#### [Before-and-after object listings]
┌──
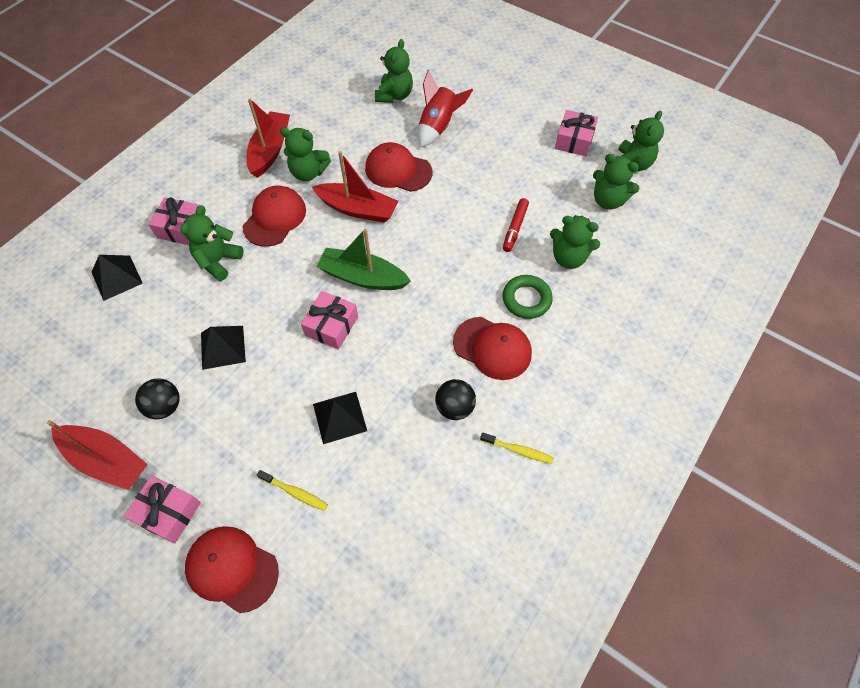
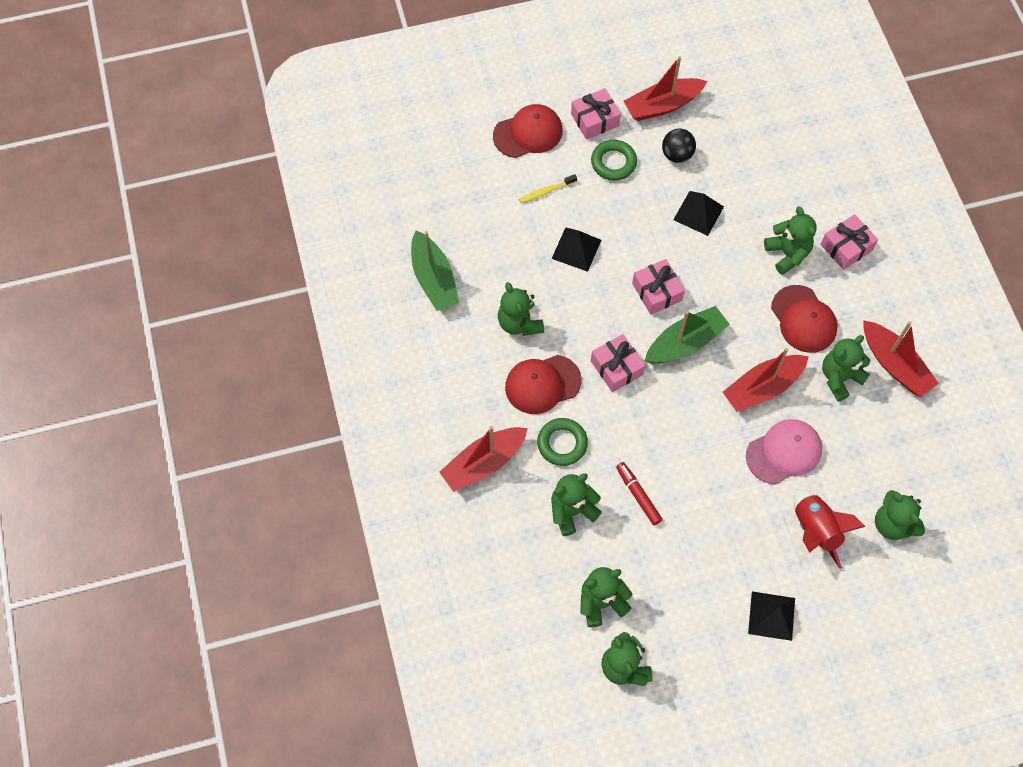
camera: 130 degrees right, 5 degrees up
black pyramid [92,255,143,301] -> black pyramid moved to [748,592,795,641]
red cap [365,142,433,192] -> pink cap [746,419,822,484]
black ball [435,379,476,420] -> green teddy bear [498,282,544,336]
yellow toothbrush [480,432,554,464] -> none
pink gift [555,110,598,156] -> pink gift moved to [591,334,646,392]
none -> green boat [411,230,459,311]
none -> red boat [439,426,528,492]
none -> green ring [591,140,637,181]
└──
#### [Work item]
In the data above, which lines include "none"? Return those lines.

#### [Result of the exercise]
yellow toothbrush [480,432,554,464] -> none
none -> green boat [411,230,459,311]
none -> red boat [439,426,528,492]
none -> green ring [591,140,637,181]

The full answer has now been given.